---------- Records supplied ----------
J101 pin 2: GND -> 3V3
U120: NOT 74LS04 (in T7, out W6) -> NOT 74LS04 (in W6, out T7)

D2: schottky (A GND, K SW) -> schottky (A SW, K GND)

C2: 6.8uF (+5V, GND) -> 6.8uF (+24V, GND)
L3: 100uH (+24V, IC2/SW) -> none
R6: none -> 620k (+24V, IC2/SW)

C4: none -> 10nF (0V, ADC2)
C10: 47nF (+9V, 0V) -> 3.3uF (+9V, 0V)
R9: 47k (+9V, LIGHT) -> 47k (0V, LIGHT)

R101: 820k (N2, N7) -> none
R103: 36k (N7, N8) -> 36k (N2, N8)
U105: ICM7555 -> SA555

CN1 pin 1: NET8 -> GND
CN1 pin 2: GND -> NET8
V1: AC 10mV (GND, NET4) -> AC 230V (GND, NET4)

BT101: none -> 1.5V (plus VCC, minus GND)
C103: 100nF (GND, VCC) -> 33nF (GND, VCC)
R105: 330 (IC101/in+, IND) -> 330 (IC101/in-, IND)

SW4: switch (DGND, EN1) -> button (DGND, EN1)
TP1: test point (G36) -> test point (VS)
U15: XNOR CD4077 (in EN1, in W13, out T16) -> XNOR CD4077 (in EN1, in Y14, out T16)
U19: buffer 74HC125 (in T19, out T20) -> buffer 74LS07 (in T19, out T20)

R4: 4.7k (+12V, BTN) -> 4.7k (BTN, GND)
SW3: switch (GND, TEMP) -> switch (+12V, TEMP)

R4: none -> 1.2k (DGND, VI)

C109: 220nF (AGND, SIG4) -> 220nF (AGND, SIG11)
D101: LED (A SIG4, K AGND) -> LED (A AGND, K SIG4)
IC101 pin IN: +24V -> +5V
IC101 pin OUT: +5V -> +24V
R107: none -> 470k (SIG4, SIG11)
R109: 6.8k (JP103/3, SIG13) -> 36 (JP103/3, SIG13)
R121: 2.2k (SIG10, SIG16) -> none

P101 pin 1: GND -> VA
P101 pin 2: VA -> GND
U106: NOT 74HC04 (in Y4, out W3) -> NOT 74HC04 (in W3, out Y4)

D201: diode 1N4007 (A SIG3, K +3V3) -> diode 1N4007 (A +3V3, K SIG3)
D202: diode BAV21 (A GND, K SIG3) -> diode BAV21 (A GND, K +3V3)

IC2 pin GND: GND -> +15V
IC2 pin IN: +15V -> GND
----------
Task - The answer must be all the lines above that hold the word "diode".

Reply to the exercise -
D201: diode 1N4007 (A SIG3, K +3V3) -> diode 1N4007 (A +3V3, K SIG3)
D202: diode BAV21 (A GND, K SIG3) -> diode BAV21 (A GND, K +3V3)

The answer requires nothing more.